--- RECORD SET ---

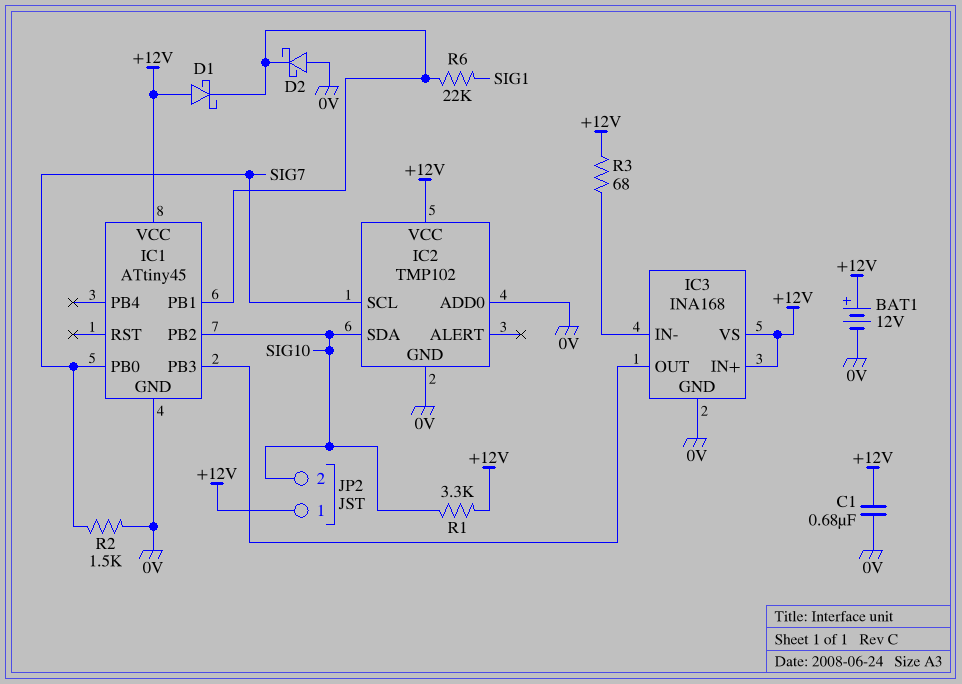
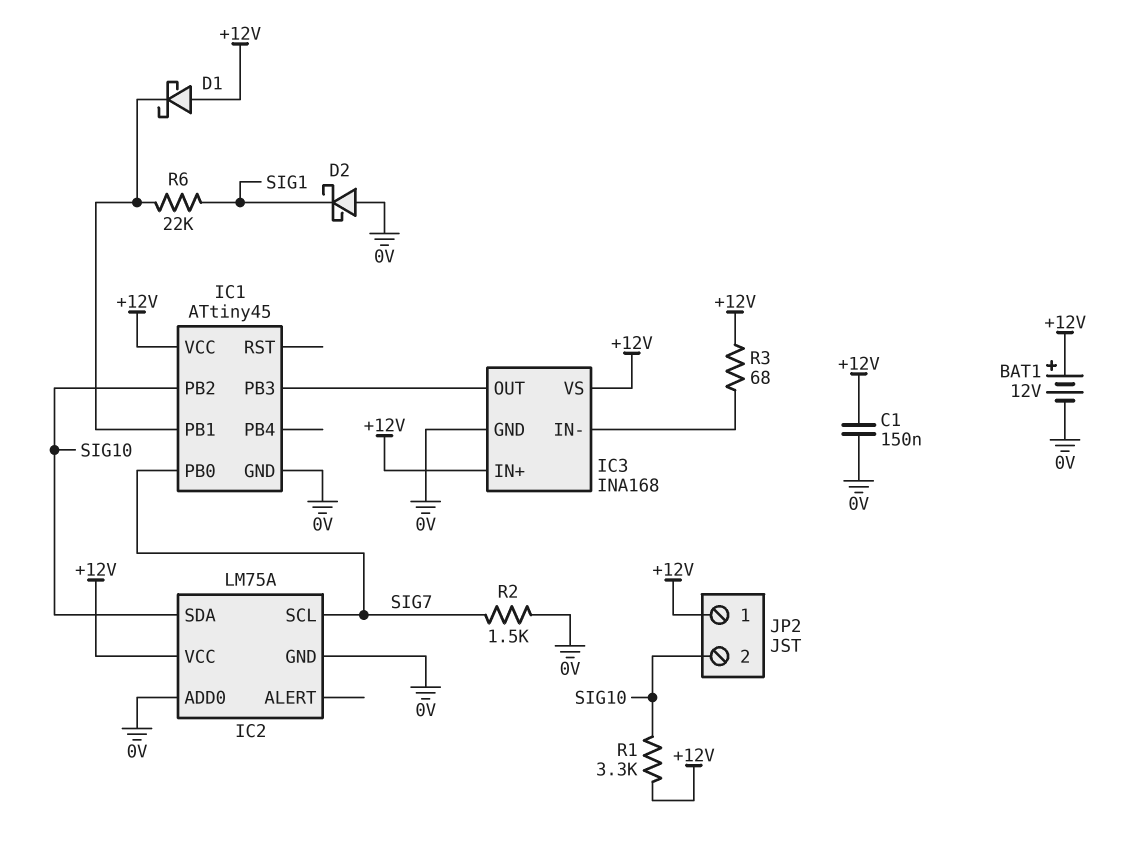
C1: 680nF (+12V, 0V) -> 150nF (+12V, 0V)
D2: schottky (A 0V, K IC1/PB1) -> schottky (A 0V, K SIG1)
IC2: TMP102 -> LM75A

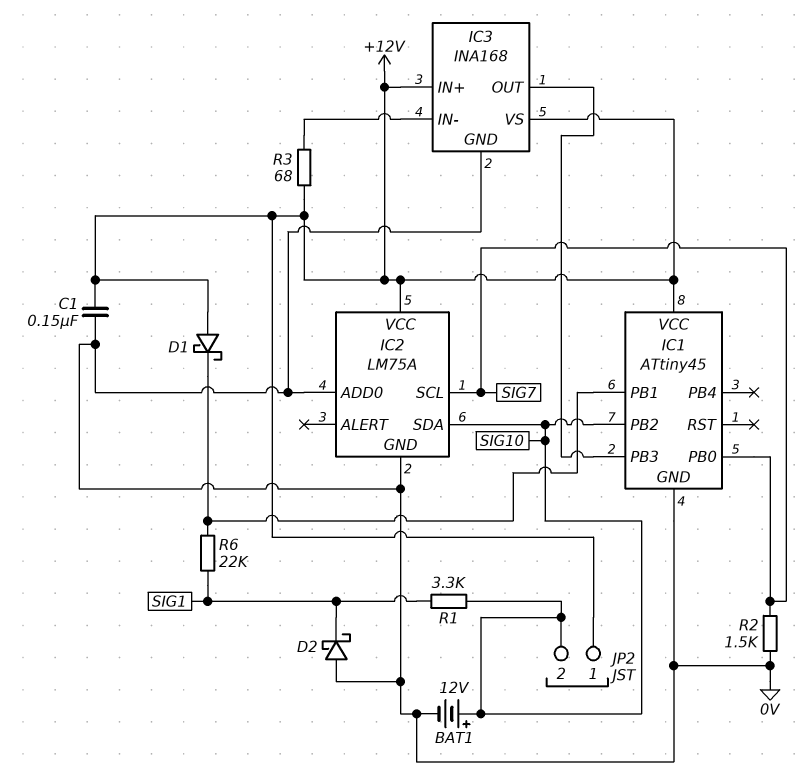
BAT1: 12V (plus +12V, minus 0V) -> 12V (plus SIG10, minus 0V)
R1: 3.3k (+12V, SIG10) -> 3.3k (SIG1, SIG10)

---

▶ _WORK TO COMPLETE_:
Where a record above holds a picture, drop the picture and print the rest exactly.

▶ _EXERCISE ANSWER_:
C1: 680nF (+12V, 0V) -> 150nF (+12V, 0V)
D2: schottky (A 0V, K IC1/PB1) -> schottky (A 0V, K SIG1)
IC2: TMP102 -> LM75A

BAT1: 12V (plus +12V, minus 0V) -> 12V (plus SIG10, minus 0V)
R1: 3.3k (+12V, SIG10) -> 3.3k (SIG1, SIG10)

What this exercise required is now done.